[Stored records]
________________________
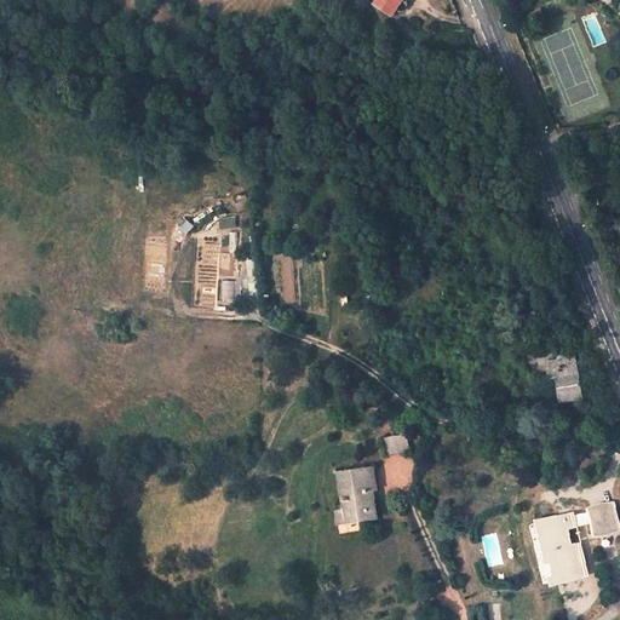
[(375,0),(372,6),(401,19),(411,0),(375,0)]
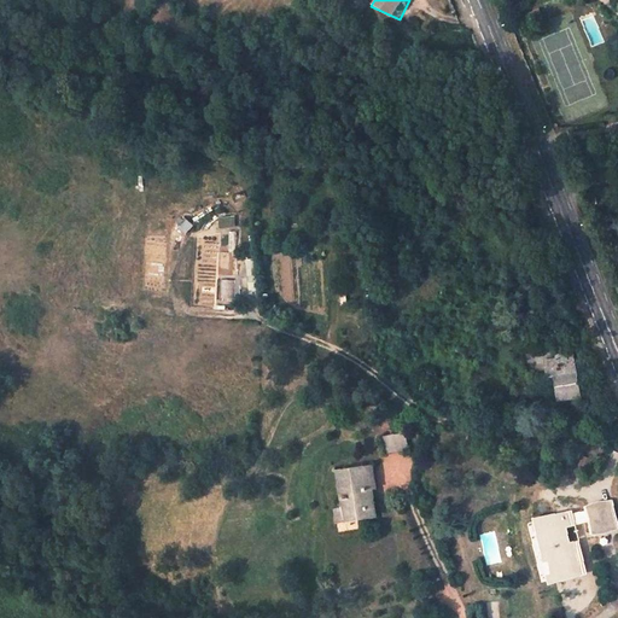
[(235,250),(235,232),(220,232),(220,250),(235,250)]
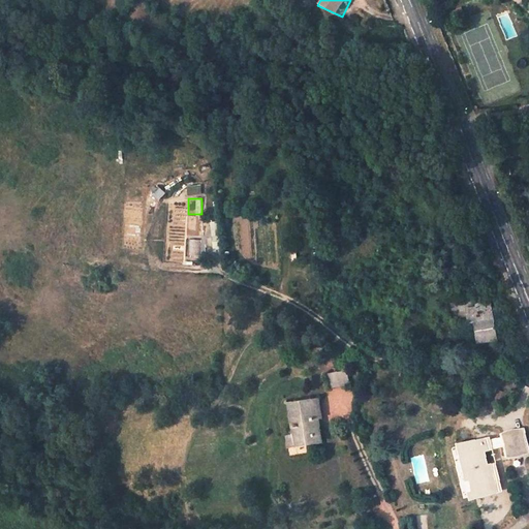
[(496,306),(481,307),(481,310),(472,310),(473,325),(479,324),(481,345),(501,342),(496,306)]
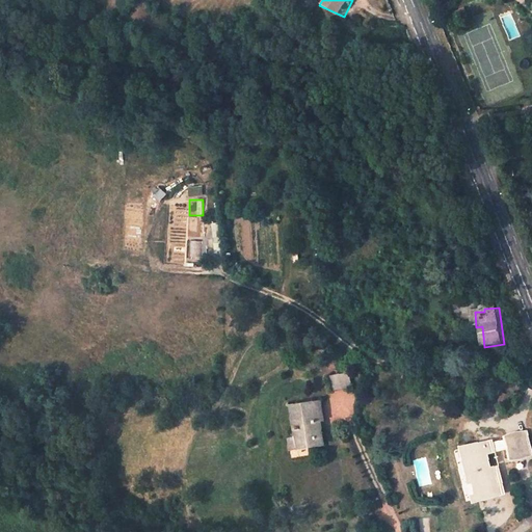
[(352,386),(349,372),(331,376),(335,390),(352,386)]
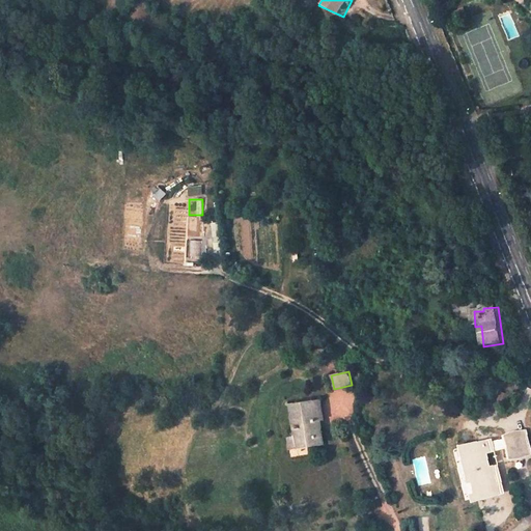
[(313,413),(302,413),(302,446),(319,446),(319,439),(328,439),(328,430),(325,430),(325,423),(333,423),(333,401),(313,401),(313,413)]
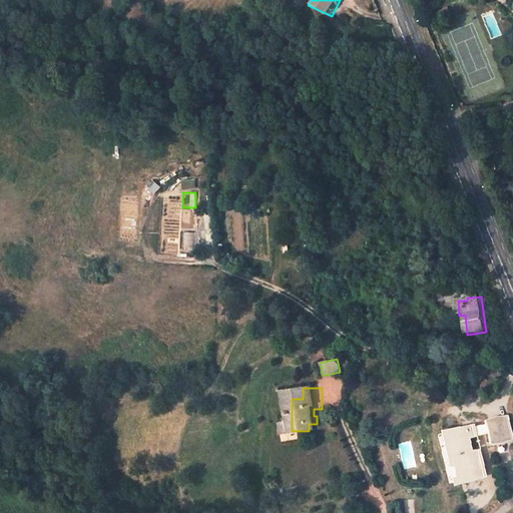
[(292,388),(292,399),(303,399),(303,388),(292,388)]
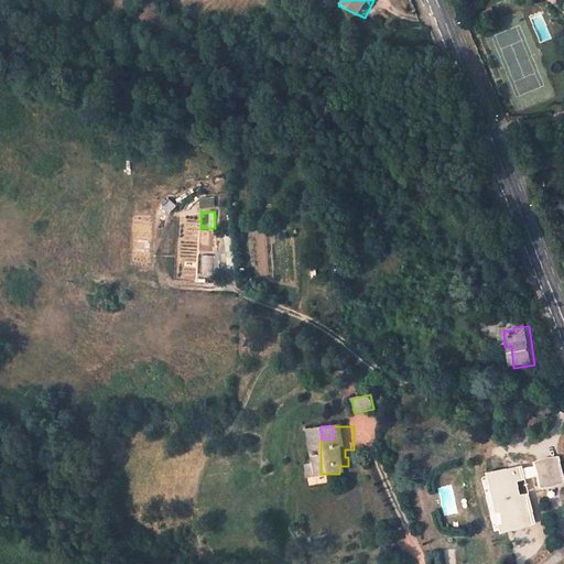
[(556,461),(538,466),(542,486),(562,481),(556,461)]
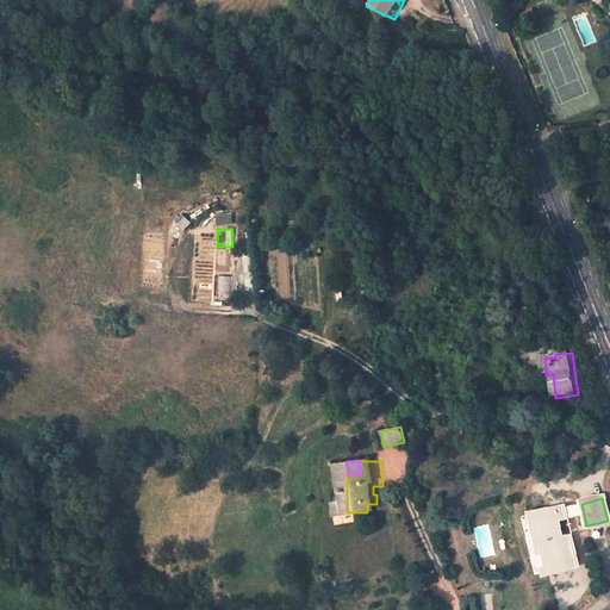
[(562,511),(533,518),(546,574),(577,566),(571,539),(564,540),(559,523),(565,522),(562,511)]
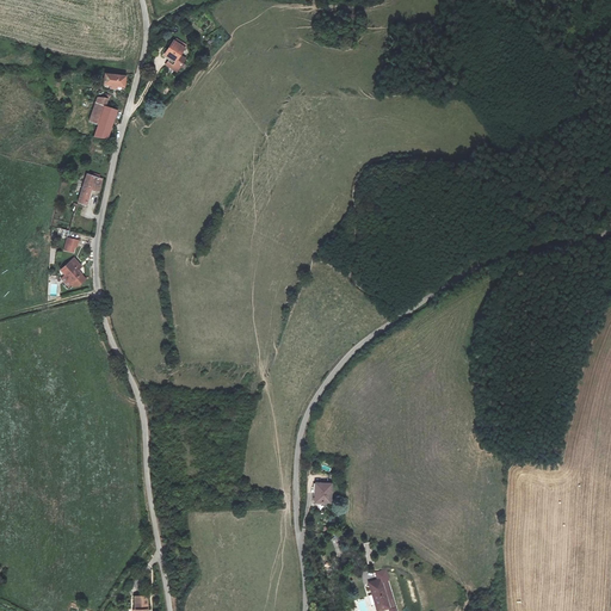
[(185,49),(174,42),(165,56),(176,62),(185,49)]
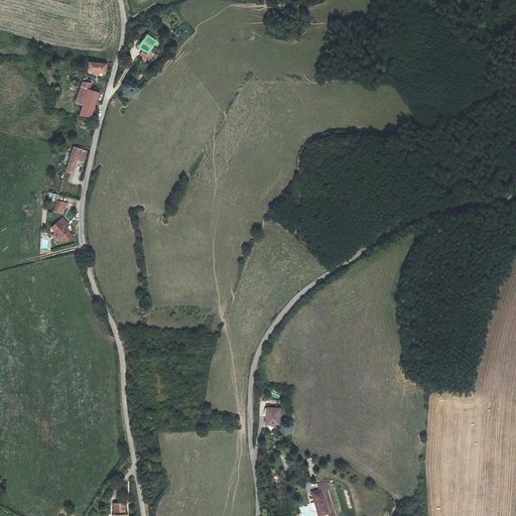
[(89,62),(89,71),(106,73),(107,65),(89,62)]
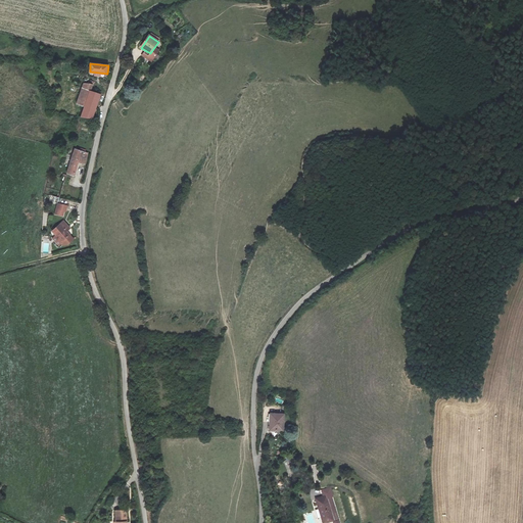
[(84,83),(78,102),(84,104),(81,119),(97,122),(99,115),(94,113),(101,92),(95,90),(94,93),(90,92),(92,85),(84,83)]
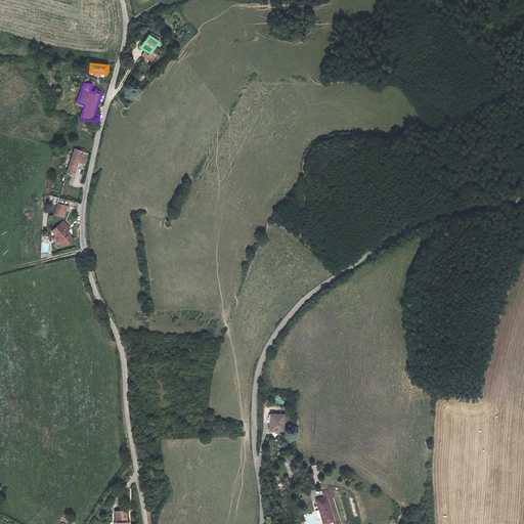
[(75,149),(68,173),(76,175),(80,163),(85,164),(88,155),(75,149)]
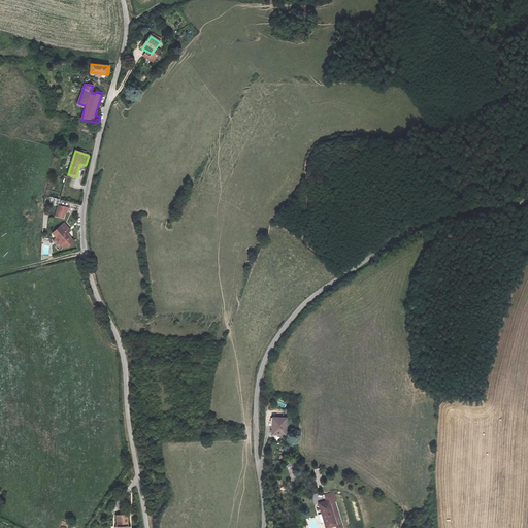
[(67,208),(59,206),(56,216),(63,218),(64,213),(65,213),(67,208)]
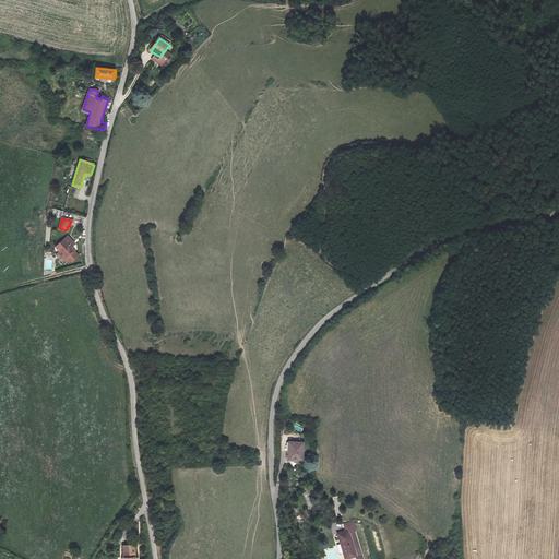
[(68,236),(56,247),(67,259),(73,261),(79,256),(72,248),(75,245),(68,236)]
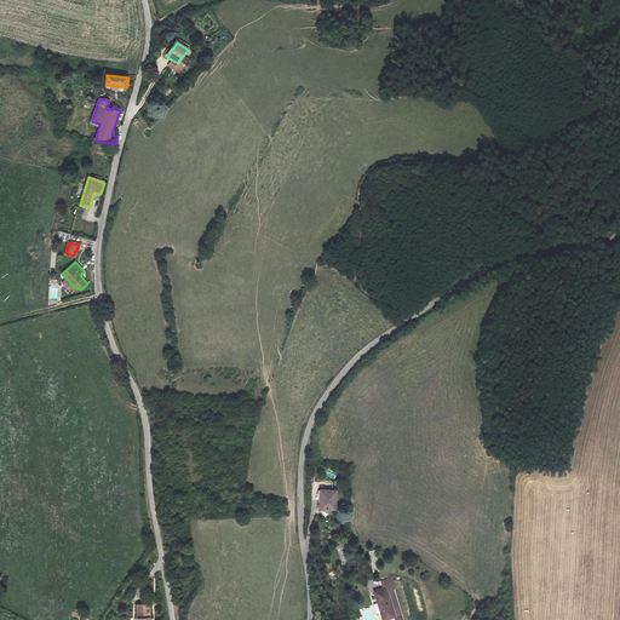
[(321,491),(319,510),(337,511),(338,492),(321,491)]
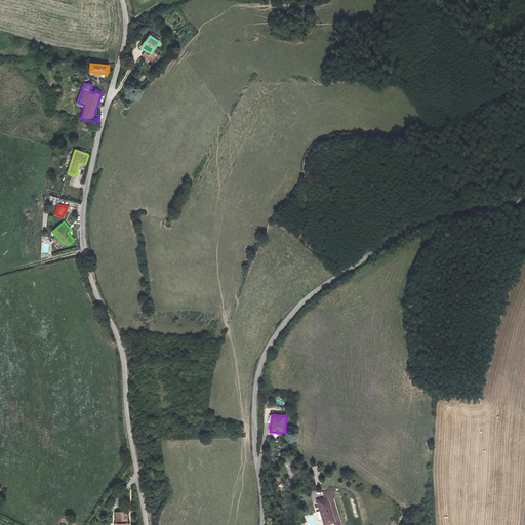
[(317,466),(312,468),(316,485),(321,483),(317,466)]
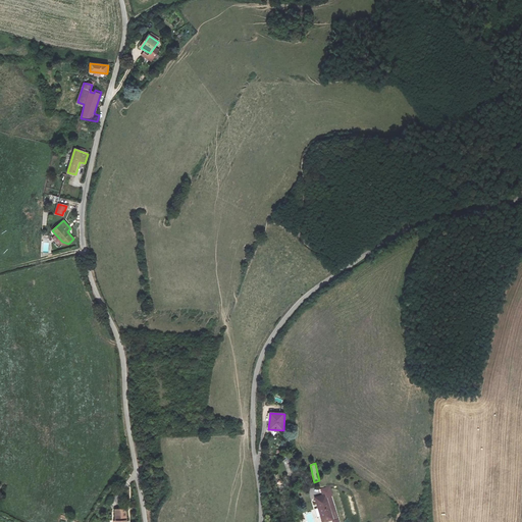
[(332,521),(338,521),(329,487),(321,488),(323,496),(316,498),(316,499),(313,500),(312,501),(316,516),(318,517),(321,516),(323,521),(324,521),(332,519),(332,521)]
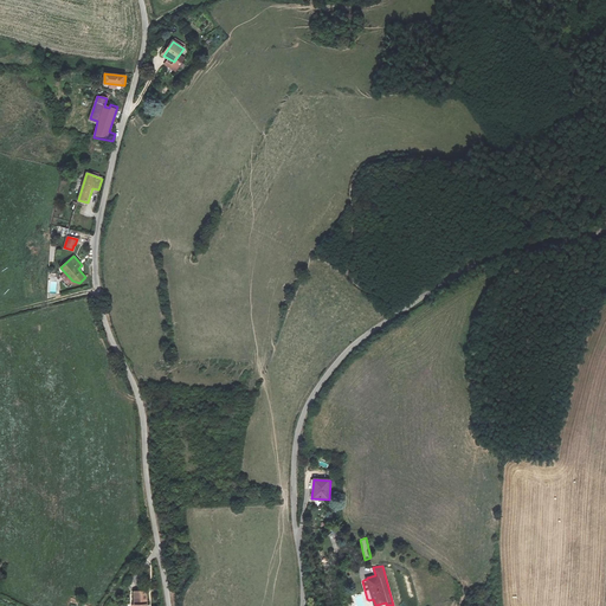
[(146,605),(146,592),(134,592),(135,604),(133,604),(131,605),(146,605)]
________________________
▶ [Task to complete]: Nothing but the lines from the one containing "[(317,466),(312,468),(316,485),(321,483),(317,466)]" through the final line of the records, both included and copied exactly, should appear in the answer; pictures stay out.

▶ [Answer box]:
[(317,466),(312,468),(316,485),(321,483),(317,466)]
[(332,521),(338,521),(329,487),(321,488),(323,496),(316,498),(316,499),(313,500),(312,501),(316,516),(318,517),(321,516),(323,521),(324,521),(332,519),(332,521)]
[(146,605),(146,592),(134,592),(135,604),(133,604),(131,605),(146,605)]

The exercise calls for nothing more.